_Work instructions_
Repeat exactly the lines below that lie between the line with "C3: 1.5uF (plus" and the line with "Q1: NPN TIP120", counting both of those lines as part of the answer.

Records drawn from a dataset:

-----

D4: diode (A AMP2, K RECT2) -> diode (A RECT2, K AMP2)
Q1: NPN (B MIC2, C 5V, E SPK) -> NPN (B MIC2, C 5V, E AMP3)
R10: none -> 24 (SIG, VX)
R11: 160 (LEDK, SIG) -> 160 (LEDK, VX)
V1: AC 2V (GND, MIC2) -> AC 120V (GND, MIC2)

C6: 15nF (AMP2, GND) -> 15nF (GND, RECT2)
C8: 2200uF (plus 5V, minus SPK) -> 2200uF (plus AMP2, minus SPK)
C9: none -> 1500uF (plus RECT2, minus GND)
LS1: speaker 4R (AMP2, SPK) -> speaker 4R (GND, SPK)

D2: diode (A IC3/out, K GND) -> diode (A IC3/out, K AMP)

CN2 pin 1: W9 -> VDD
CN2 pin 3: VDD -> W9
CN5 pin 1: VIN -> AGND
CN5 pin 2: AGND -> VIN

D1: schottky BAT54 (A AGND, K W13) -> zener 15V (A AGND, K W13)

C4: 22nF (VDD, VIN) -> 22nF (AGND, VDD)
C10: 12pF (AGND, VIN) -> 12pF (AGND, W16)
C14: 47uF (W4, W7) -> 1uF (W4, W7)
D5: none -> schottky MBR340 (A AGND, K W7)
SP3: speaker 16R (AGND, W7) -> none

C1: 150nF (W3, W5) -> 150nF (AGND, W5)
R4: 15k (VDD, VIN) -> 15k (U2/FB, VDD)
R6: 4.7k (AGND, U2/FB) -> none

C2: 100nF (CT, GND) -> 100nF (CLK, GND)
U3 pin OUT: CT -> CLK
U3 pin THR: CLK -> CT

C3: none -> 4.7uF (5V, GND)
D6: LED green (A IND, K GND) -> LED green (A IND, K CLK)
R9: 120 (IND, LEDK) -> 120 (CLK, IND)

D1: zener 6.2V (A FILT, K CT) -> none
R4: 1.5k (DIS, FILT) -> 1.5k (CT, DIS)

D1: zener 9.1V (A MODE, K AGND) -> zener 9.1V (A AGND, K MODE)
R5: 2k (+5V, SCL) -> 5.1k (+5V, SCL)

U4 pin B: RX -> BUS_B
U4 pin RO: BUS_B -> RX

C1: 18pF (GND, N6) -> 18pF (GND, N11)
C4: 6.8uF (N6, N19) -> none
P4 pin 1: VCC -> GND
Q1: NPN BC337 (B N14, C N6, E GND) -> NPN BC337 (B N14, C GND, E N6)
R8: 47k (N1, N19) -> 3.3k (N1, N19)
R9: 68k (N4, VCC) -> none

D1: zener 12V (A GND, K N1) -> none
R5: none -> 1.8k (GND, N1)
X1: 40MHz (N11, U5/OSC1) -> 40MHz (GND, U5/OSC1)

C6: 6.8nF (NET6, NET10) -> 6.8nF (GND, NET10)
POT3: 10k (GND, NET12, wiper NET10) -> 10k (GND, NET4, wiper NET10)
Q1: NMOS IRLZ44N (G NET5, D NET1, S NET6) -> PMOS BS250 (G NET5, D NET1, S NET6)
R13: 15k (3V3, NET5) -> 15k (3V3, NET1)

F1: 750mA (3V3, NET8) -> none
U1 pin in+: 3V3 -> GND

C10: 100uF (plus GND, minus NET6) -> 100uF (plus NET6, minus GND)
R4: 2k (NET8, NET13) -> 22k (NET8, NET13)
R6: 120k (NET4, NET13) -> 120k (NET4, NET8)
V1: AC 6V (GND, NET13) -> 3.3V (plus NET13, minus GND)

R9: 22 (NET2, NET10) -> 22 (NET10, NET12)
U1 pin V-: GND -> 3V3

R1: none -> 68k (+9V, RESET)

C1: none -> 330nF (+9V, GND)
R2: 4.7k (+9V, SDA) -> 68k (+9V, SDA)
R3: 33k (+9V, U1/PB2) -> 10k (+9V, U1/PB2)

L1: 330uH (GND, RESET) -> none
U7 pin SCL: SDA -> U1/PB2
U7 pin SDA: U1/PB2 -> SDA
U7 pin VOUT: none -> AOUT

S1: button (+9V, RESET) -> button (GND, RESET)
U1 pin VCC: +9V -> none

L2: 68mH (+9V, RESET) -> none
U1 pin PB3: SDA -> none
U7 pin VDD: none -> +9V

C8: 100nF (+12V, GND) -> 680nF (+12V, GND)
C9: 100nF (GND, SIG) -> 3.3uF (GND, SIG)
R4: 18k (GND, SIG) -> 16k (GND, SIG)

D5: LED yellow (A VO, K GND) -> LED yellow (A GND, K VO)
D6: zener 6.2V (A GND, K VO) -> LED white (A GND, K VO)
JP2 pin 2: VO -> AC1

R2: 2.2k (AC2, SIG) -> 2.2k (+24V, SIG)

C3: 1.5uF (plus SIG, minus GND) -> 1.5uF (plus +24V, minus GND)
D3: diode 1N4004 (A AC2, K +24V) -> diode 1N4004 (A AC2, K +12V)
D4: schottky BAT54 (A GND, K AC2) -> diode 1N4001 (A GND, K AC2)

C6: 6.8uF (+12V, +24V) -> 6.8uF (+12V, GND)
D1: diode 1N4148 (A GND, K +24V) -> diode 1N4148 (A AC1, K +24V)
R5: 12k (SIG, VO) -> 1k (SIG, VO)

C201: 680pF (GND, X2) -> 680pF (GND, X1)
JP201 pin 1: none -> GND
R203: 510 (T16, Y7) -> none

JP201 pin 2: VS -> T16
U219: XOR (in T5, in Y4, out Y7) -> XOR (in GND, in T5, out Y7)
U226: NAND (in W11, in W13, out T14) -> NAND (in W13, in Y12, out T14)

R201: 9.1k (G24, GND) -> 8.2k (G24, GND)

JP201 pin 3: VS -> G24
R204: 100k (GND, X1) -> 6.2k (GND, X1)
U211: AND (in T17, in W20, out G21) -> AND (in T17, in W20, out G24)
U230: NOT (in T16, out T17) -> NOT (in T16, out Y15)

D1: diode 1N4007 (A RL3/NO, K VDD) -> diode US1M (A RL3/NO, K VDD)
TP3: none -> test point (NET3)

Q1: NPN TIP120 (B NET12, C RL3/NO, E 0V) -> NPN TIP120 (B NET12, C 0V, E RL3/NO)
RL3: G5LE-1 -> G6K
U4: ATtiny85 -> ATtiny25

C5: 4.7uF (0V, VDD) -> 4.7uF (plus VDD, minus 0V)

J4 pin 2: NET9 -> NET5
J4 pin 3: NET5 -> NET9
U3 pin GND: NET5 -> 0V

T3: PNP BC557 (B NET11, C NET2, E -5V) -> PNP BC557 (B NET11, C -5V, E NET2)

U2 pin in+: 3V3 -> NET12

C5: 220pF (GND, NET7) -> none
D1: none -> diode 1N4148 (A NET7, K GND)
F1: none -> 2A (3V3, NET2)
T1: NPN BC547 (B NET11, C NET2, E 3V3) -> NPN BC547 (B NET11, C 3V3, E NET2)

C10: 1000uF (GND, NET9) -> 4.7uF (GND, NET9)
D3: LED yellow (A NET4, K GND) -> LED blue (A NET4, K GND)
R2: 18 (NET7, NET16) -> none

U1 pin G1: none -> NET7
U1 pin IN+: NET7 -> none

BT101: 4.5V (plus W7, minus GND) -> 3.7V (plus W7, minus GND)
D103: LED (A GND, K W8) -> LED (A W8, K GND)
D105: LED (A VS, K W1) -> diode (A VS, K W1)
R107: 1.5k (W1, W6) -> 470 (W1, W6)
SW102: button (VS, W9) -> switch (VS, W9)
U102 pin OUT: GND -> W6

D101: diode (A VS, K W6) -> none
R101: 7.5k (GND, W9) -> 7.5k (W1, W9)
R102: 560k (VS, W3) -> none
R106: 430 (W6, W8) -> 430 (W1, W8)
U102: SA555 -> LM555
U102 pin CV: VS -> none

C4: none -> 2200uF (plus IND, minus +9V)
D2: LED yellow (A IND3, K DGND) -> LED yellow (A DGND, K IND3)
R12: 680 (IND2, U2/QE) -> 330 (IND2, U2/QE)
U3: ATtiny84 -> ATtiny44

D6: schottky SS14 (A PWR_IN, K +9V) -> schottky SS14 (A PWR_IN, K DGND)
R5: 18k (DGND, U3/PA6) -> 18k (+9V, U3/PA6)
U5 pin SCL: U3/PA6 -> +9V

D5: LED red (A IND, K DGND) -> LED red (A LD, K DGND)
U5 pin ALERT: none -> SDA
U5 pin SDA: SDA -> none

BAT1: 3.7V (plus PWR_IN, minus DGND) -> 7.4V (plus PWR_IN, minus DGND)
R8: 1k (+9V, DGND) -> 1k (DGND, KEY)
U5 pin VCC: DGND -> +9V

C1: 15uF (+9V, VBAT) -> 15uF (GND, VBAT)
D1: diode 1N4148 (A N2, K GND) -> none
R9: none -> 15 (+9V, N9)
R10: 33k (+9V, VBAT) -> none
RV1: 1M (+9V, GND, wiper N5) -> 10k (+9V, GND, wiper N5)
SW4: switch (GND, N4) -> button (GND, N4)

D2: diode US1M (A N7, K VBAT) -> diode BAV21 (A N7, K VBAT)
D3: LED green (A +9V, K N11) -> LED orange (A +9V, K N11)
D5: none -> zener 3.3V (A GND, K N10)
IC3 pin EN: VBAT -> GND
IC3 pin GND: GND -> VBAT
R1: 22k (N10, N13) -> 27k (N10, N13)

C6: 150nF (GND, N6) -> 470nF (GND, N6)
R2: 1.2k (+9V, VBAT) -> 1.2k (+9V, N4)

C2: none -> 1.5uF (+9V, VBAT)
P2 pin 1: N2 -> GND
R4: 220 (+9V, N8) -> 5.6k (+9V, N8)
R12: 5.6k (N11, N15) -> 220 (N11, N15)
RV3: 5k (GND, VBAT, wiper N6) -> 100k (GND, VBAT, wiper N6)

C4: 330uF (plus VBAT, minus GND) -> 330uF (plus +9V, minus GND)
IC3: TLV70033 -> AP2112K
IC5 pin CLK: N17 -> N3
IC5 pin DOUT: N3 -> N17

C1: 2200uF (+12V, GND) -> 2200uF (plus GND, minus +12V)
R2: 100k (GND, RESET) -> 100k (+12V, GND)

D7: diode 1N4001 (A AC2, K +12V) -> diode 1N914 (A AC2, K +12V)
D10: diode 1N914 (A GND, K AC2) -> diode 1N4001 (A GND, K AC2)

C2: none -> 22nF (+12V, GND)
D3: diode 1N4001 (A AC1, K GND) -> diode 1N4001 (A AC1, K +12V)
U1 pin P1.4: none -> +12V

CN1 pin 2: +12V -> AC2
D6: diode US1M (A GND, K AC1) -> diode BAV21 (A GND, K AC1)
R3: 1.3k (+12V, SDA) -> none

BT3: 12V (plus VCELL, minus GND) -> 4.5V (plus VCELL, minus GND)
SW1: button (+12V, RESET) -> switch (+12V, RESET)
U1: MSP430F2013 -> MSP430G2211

-----

_Exercise output_
C3: 1.5uF (plus SIG, minus GND) -> 1.5uF (plus +24V, minus GND)
D3: diode 1N4004 (A AC2, K +24V) -> diode 1N4004 (A AC2, K +12V)
D4: schottky BAT54 (A GND, K AC2) -> diode 1N4001 (A GND, K AC2)

C6: 6.8uF (+12V, +24V) -> 6.8uF (+12V, GND)
D1: diode 1N4148 (A GND, K +24V) -> diode 1N4148 (A AC1, K +24V)
R5: 12k (SIG, VO) -> 1k (SIG, VO)

C201: 680pF (GND, X2) -> 680pF (GND, X1)
JP201 pin 1: none -> GND
R203: 510 (T16, Y7) -> none

JP201 pin 2: VS -> T16
U219: XOR (in T5, in Y4, out Y7) -> XOR (in GND, in T5, out Y7)
U226: NAND (in W11, in W13, out T14) -> NAND (in W13, in Y12, out T14)

R201: 9.1k (G24, GND) -> 8.2k (G24, GND)

JP201 pin 3: VS -> G24
R204: 100k (GND, X1) -> 6.2k (GND, X1)
U211: AND (in T17, in W20, out G21) -> AND (in T17, in W20, out G24)
U230: NOT (in T16, out T17) -> NOT (in T16, out Y15)

D1: diode 1N4007 (A RL3/NO, K VDD) -> diode US1M (A RL3/NO, K VDD)
TP3: none -> test point (NET3)

Q1: NPN TIP120 (B NET12, C RL3/NO, E 0V) -> NPN TIP120 (B NET12, C 0V, E RL3/NO)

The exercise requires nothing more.